Omit the images and retype the records verbatim.
+ + + + + + +
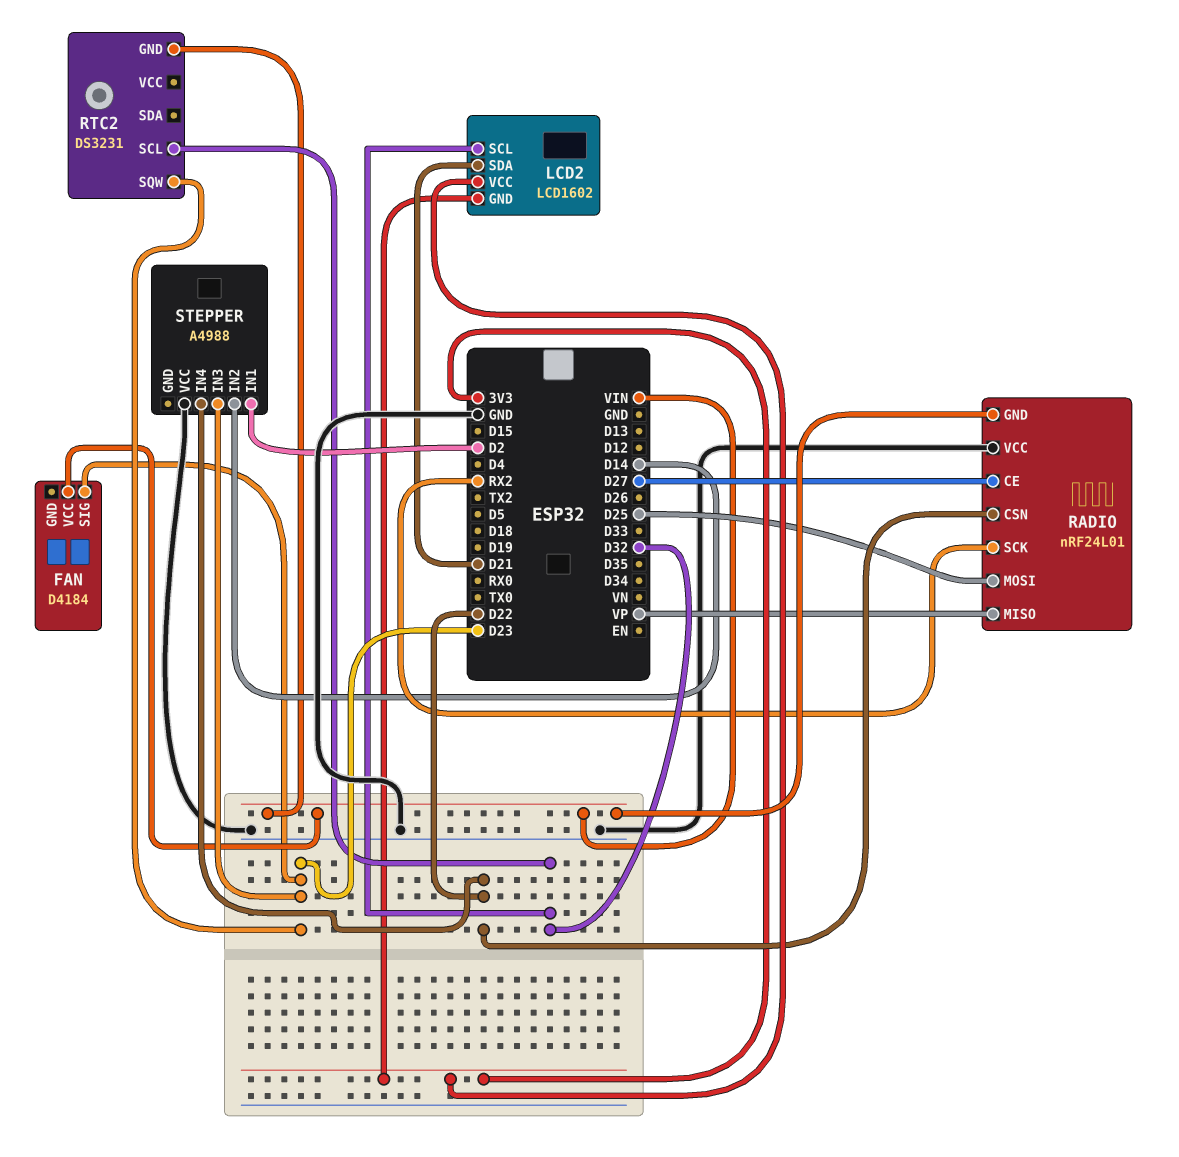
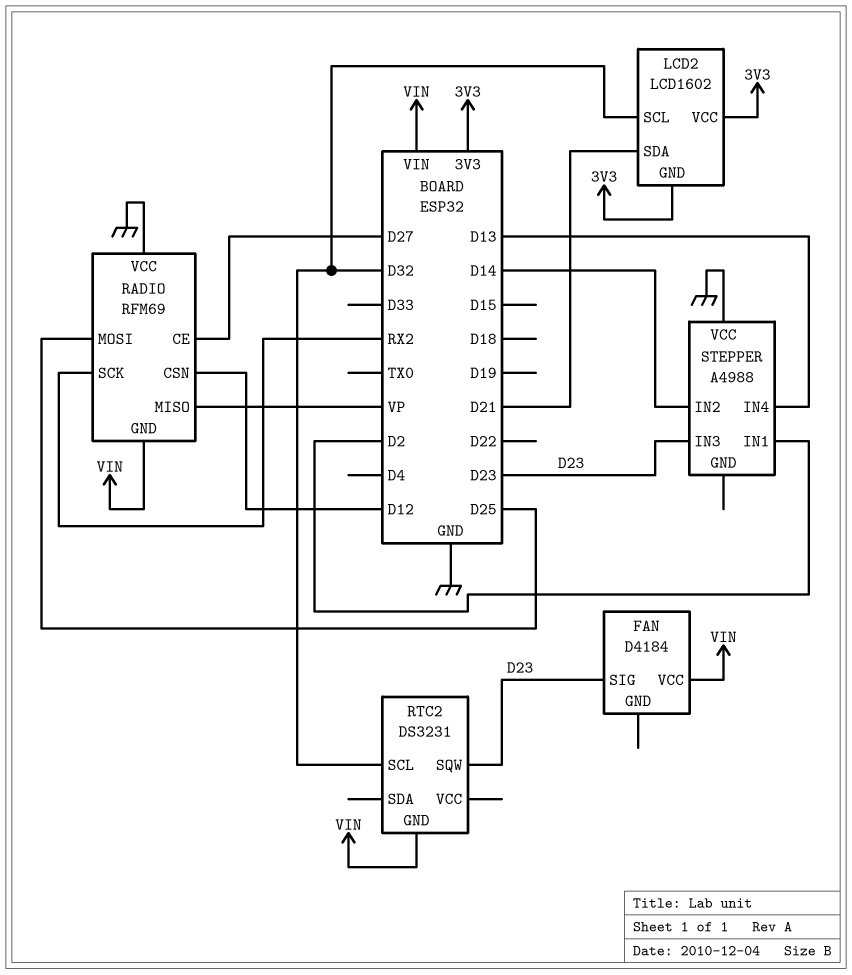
RADIO: nRF24L01 -> RFM69
RADIO pin CSN: D22 -> D12
STEPPER pin IN4: D22 -> D13

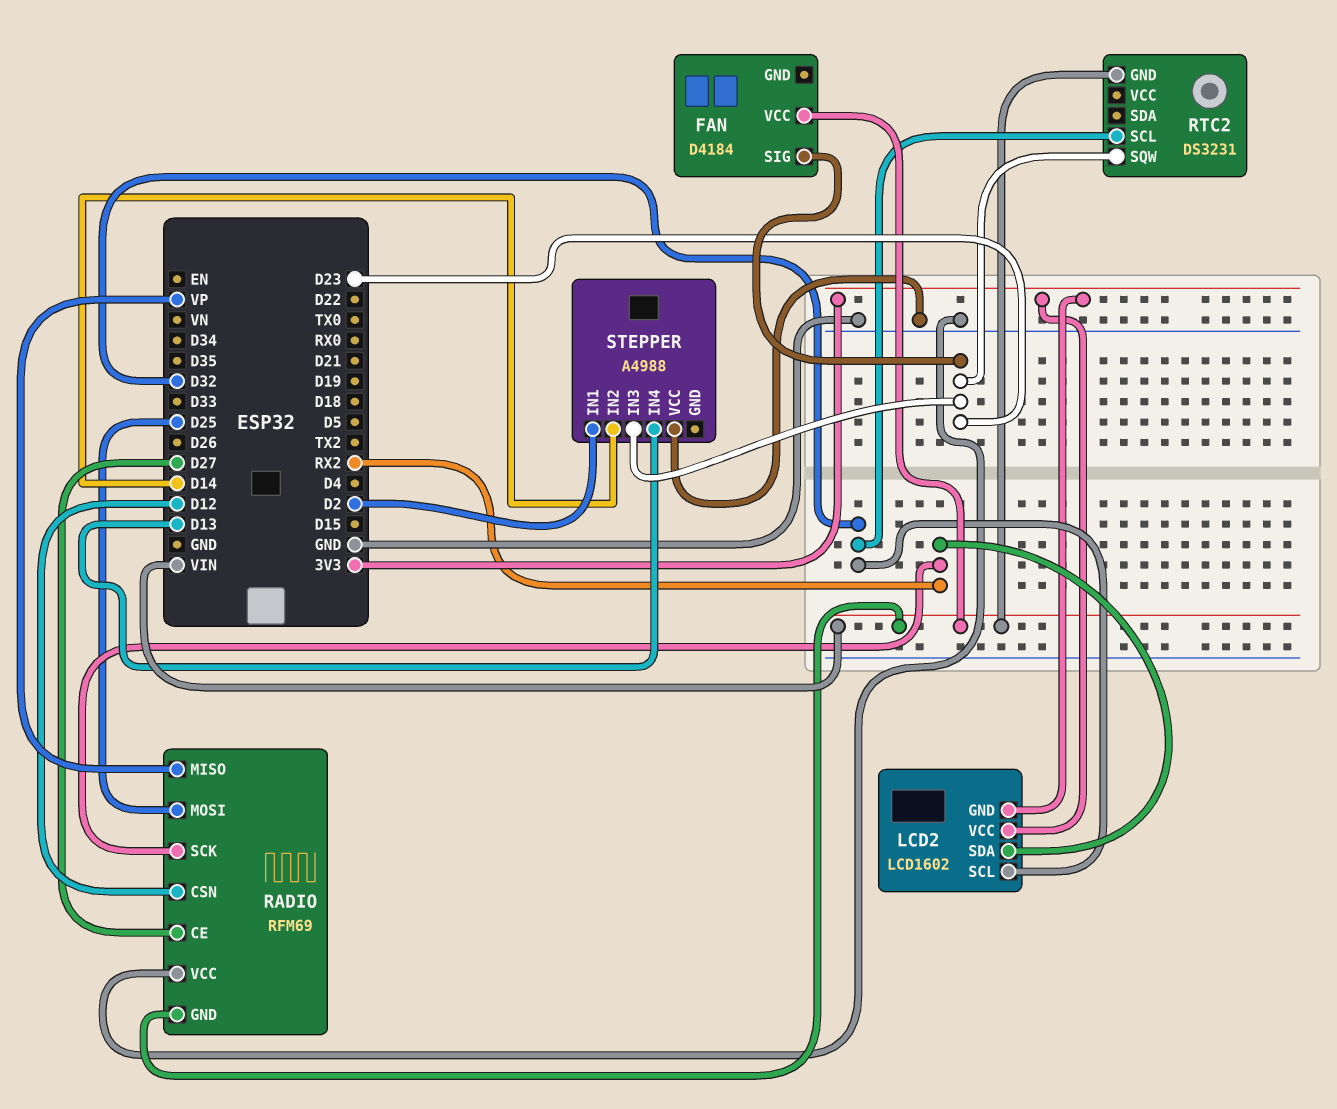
LCD2 pin SDA: D21 -> RX2

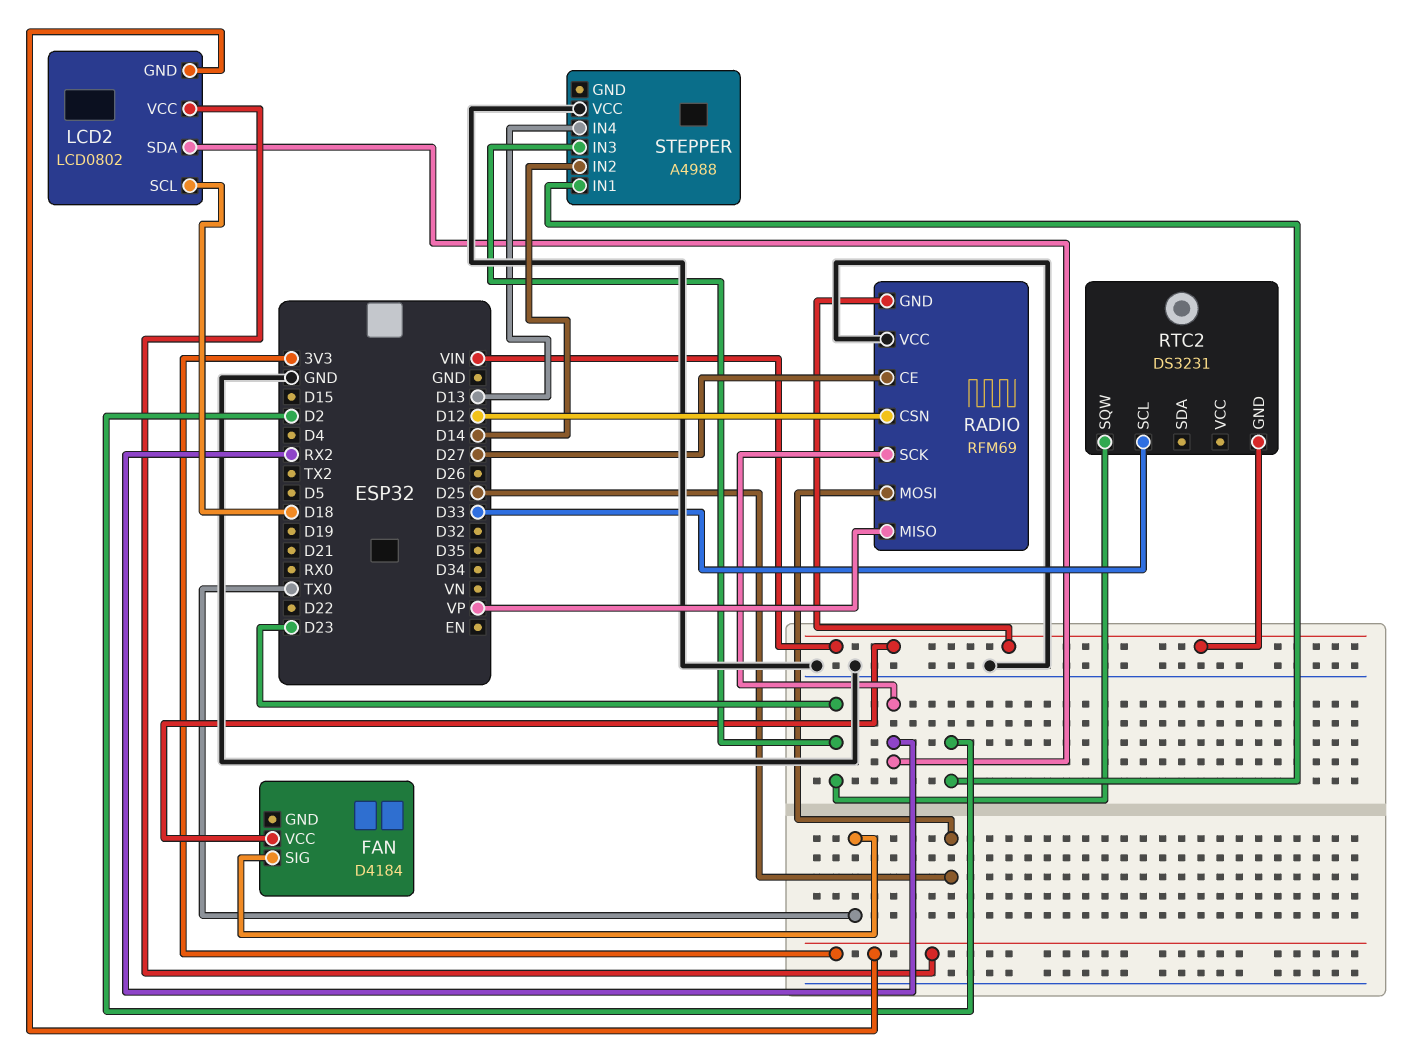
FAN pin SIG: D23 -> TX0
LCD2: LCD1602 -> LCD0802
LCD2 pin SCL: D32 -> D18
RTC2 pin SCL: D32 -> D33

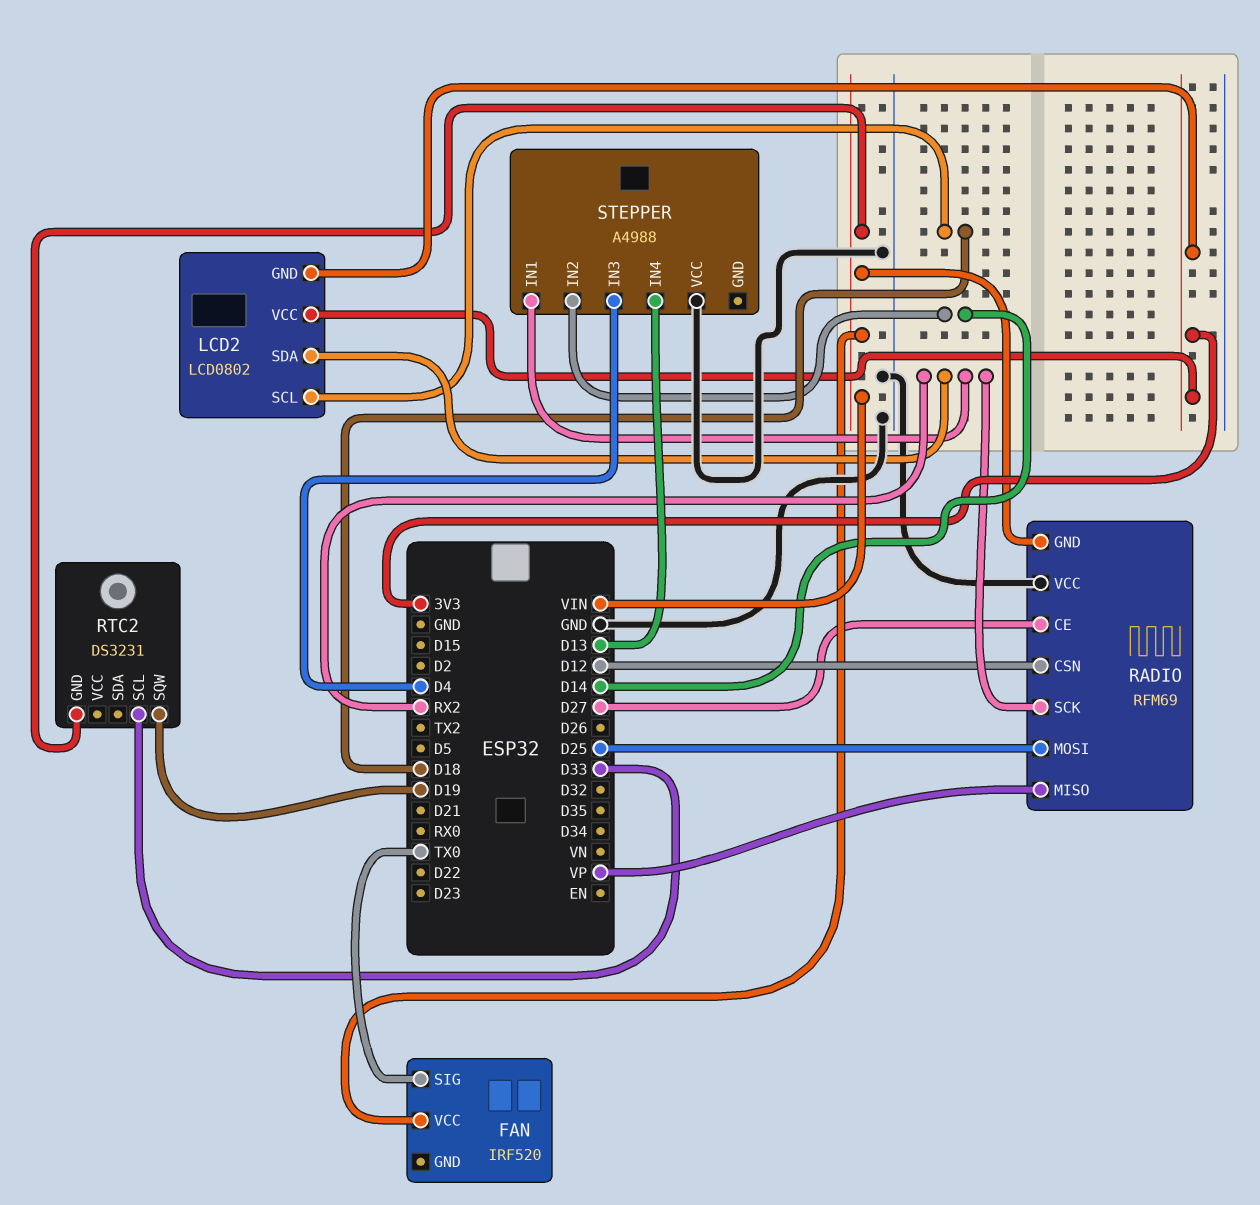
FAN: D4184 -> IRF520
RTC2 pin SQW: D23 -> D19
STEPPER pin IN1: D2 -> RX2
STEPPER pin IN3: D23 -> D4

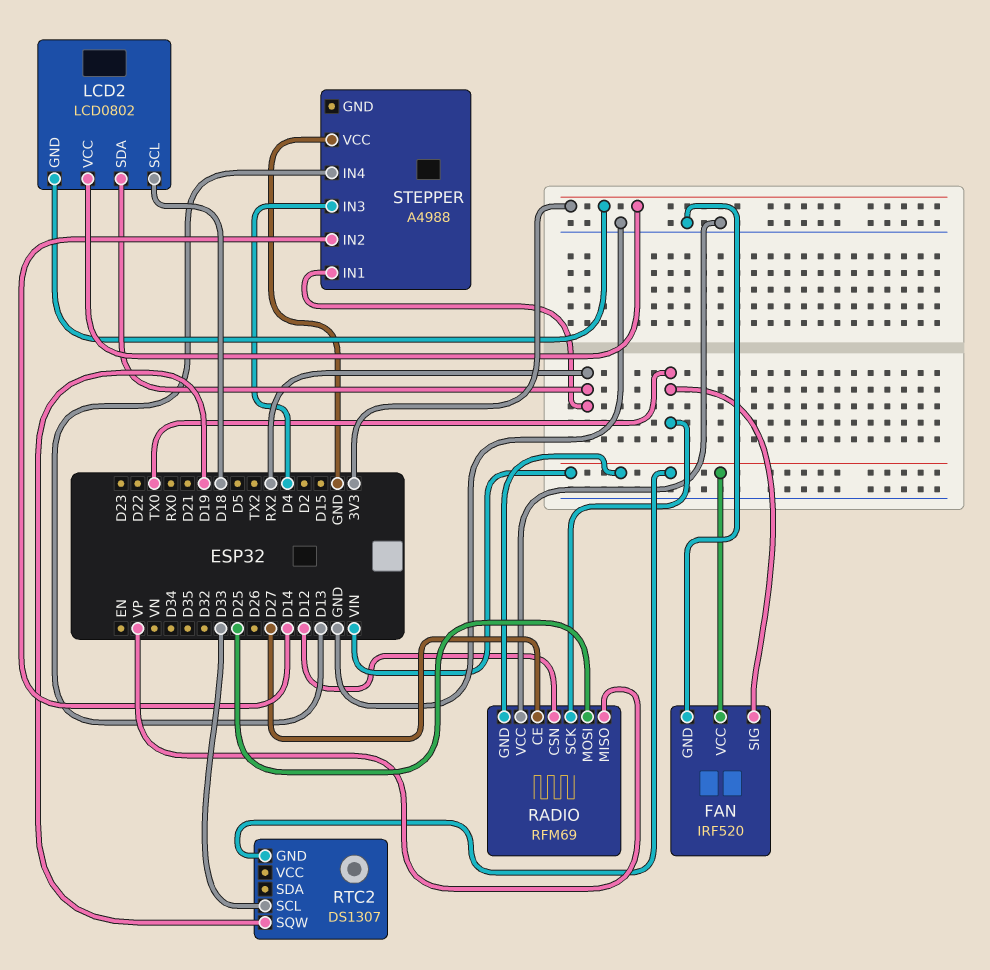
FAN pin GND: none -> GND
RADIO pin SCK: RX2 -> TX0
RTC2: DS3231 -> DS1307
+ + + + + + +
§ ANSWER FOR THE TASK:
RADIO: nRF24L01 -> RFM69
RADIO pin CSN: D22 -> D12
STEPPER pin IN4: D22 -> D13

LCD2 pin SDA: D21 -> RX2

FAN pin SIG: D23 -> TX0
LCD2: LCD1602 -> LCD0802
LCD2 pin SCL: D32 -> D18
RTC2 pin SCL: D32 -> D33

FAN: D4184 -> IRF520
RTC2 pin SQW: D23 -> D19
STEPPER pin IN1: D2 -> RX2
STEPPER pin IN3: D23 -> D4

FAN pin GND: none -> GND
RADIO pin SCK: RX2 -> TX0
RTC2: DS3231 -> DS1307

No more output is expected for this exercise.